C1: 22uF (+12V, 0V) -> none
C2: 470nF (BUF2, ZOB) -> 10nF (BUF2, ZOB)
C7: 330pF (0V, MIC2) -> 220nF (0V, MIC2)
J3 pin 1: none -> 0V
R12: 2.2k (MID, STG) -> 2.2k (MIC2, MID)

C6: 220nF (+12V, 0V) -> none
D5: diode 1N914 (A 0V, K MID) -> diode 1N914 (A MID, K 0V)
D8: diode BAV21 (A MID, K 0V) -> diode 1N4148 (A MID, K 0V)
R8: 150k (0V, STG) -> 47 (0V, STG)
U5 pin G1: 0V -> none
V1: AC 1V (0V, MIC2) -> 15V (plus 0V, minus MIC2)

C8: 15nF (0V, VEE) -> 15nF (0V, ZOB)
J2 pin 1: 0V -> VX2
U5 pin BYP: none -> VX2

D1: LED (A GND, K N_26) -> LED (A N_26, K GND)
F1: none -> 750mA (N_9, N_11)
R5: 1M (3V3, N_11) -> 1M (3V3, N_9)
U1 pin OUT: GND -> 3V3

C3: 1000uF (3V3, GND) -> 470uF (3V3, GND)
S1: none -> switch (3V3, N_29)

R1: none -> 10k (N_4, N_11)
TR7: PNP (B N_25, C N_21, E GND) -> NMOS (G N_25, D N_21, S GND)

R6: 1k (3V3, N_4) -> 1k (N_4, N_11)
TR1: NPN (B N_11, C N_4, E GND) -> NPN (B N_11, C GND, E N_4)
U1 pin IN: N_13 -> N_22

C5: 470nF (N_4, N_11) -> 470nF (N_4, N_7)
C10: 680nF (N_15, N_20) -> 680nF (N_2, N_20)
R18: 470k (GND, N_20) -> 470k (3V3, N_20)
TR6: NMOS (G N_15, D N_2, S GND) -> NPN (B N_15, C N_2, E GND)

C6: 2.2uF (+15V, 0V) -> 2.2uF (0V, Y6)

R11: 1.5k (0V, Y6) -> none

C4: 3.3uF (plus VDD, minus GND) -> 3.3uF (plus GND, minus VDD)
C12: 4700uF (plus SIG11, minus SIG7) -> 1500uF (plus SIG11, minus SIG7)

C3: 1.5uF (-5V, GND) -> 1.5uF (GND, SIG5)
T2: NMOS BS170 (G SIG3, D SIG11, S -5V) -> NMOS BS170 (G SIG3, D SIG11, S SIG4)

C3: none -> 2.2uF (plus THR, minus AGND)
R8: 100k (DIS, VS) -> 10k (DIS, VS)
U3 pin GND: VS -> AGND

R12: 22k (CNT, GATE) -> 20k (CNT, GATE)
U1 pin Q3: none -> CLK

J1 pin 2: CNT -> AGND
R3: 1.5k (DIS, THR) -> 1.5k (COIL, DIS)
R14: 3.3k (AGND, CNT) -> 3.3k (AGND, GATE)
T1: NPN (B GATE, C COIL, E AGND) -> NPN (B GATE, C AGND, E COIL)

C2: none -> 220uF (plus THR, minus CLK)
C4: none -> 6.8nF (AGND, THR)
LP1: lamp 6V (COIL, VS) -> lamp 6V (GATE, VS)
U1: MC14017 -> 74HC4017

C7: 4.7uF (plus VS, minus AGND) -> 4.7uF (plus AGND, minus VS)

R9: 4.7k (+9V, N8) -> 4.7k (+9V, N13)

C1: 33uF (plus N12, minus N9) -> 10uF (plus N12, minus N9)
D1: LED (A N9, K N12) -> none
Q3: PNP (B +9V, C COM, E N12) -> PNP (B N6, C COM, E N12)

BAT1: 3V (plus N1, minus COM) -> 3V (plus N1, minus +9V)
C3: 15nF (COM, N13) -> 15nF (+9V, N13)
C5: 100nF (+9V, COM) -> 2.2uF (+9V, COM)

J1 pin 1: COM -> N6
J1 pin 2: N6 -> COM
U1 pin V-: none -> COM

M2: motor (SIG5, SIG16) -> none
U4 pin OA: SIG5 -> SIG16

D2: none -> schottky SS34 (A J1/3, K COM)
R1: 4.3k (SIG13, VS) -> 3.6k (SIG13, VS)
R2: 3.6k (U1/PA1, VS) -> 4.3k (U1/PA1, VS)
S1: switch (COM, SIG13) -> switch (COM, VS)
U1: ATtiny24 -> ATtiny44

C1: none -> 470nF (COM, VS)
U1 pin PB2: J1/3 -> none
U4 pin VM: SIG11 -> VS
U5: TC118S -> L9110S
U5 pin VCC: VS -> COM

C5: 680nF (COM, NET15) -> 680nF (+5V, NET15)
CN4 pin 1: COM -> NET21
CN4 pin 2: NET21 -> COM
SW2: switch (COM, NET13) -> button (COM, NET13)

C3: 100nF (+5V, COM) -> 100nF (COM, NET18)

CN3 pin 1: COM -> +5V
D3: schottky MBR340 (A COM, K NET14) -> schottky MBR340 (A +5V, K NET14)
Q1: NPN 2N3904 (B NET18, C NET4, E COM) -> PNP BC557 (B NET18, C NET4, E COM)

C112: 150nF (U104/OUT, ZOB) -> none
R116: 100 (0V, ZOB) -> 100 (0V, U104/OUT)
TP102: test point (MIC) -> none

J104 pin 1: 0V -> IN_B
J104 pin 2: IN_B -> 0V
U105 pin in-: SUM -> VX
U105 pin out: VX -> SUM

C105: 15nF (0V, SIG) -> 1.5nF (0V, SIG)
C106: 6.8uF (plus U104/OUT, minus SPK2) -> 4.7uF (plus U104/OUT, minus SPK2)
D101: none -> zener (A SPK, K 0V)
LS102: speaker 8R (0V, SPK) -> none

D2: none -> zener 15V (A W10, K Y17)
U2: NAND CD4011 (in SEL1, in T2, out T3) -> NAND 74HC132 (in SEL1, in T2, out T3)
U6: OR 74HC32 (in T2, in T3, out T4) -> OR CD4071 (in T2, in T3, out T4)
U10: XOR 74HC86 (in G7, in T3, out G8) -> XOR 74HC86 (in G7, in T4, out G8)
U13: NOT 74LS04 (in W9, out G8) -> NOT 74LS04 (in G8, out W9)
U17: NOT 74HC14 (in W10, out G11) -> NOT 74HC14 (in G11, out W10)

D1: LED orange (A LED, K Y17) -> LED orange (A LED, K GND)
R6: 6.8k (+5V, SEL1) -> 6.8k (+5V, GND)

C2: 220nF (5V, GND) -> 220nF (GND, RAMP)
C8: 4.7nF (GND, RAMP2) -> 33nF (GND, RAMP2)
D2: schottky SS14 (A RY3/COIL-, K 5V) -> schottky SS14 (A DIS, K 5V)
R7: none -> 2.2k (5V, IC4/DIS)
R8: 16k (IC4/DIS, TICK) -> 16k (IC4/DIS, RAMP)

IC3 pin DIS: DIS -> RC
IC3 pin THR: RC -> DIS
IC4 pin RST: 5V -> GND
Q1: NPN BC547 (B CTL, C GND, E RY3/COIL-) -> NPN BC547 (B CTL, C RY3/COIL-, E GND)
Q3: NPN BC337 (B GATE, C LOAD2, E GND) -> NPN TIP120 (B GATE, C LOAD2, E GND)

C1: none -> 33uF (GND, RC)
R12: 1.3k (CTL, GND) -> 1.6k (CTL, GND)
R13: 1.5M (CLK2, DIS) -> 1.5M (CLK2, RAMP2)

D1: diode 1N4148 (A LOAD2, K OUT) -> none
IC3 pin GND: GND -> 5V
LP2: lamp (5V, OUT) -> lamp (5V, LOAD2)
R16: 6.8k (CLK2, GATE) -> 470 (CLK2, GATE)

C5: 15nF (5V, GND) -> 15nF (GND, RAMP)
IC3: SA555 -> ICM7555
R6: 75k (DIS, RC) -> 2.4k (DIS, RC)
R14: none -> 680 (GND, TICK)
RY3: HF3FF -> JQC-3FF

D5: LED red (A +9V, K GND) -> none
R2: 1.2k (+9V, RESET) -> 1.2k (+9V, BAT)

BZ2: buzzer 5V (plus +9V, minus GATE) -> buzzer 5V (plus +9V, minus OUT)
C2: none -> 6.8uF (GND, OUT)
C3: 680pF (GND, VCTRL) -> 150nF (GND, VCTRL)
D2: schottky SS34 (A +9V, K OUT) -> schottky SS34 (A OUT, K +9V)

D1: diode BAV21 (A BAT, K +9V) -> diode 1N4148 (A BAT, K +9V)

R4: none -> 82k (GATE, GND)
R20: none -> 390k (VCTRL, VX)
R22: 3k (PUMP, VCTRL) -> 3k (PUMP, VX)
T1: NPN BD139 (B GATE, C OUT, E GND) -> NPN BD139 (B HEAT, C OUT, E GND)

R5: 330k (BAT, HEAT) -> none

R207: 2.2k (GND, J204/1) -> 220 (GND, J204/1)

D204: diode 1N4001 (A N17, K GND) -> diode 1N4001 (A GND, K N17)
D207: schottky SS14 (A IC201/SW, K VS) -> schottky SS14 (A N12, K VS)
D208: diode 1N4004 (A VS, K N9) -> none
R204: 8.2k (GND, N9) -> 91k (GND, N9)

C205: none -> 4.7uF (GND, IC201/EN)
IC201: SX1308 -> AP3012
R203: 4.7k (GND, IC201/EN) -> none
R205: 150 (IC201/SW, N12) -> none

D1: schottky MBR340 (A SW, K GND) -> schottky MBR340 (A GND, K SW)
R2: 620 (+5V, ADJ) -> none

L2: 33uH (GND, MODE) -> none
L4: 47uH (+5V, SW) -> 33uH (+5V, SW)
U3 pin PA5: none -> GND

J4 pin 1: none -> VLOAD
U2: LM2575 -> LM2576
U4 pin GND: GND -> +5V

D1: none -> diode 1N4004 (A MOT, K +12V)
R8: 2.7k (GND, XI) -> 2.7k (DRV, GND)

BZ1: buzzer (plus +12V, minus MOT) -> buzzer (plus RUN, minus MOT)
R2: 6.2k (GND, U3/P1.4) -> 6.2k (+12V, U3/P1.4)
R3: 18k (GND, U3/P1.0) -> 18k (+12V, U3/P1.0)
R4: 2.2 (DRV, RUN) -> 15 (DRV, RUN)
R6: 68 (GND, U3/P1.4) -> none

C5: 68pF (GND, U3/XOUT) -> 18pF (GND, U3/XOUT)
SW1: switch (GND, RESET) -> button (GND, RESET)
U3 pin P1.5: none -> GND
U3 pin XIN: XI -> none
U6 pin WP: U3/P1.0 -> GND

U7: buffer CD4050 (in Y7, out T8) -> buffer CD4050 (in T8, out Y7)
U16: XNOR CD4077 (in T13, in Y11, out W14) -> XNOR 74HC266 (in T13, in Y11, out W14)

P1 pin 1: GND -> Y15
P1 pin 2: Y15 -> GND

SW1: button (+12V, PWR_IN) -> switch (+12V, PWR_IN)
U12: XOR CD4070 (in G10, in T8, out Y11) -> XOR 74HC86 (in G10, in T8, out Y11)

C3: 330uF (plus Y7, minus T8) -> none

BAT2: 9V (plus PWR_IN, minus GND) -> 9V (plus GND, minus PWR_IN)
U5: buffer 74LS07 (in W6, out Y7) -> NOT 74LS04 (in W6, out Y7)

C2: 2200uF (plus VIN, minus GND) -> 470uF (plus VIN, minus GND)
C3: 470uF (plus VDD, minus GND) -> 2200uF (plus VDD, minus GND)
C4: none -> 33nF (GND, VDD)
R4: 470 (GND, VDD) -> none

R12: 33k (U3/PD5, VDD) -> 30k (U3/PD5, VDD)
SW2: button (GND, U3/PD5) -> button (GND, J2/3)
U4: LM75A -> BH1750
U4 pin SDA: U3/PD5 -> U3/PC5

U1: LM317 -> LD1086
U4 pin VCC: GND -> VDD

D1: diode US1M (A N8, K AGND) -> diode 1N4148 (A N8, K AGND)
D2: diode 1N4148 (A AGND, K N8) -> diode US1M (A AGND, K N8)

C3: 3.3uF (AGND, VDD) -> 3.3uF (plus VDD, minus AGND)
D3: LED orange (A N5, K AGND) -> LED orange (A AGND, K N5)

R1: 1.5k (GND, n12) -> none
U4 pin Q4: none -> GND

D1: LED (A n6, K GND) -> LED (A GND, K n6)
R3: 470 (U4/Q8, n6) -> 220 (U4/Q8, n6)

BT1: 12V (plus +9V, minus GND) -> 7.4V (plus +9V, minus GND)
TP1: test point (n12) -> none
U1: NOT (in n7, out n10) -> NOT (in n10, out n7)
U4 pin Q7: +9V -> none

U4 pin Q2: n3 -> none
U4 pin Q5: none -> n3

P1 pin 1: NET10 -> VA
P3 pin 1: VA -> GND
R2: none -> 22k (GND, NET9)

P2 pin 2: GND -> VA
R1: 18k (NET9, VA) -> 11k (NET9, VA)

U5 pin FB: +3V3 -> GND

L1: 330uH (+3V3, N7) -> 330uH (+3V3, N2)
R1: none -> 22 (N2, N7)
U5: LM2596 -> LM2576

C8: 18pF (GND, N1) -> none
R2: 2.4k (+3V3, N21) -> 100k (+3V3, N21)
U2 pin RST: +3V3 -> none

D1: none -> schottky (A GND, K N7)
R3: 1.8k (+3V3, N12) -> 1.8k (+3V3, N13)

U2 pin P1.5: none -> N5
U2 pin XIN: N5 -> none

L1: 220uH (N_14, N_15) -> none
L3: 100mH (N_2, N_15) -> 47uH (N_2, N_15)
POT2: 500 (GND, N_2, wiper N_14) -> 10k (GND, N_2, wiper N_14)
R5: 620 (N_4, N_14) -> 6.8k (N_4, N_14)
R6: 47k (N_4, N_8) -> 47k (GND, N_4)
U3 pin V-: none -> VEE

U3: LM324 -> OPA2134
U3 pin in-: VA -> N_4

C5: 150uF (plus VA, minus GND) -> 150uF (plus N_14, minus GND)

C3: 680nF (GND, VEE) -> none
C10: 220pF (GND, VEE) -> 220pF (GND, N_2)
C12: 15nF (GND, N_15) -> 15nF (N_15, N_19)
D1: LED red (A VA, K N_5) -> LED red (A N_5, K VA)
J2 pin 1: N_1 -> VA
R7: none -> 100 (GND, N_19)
□ □ □ □ □
(What this task involves) Your job is to print exactly the lines that run from the top of the entries through the line with "D8: diode BAV21", and no others.

(Response area)
C1: 22uF (+12V, 0V) -> none
C2: 470nF (BUF2, ZOB) -> 10nF (BUF2, ZOB)
C7: 330pF (0V, MIC2) -> 220nF (0V, MIC2)
J3 pin 1: none -> 0V
R12: 2.2k (MID, STG) -> 2.2k (MIC2, MID)

C6: 220nF (+12V, 0V) -> none
D5: diode 1N914 (A 0V, K MID) -> diode 1N914 (A MID, K 0V)
D8: diode BAV21 (A MID, K 0V) -> diode 1N4148 (A MID, K 0V)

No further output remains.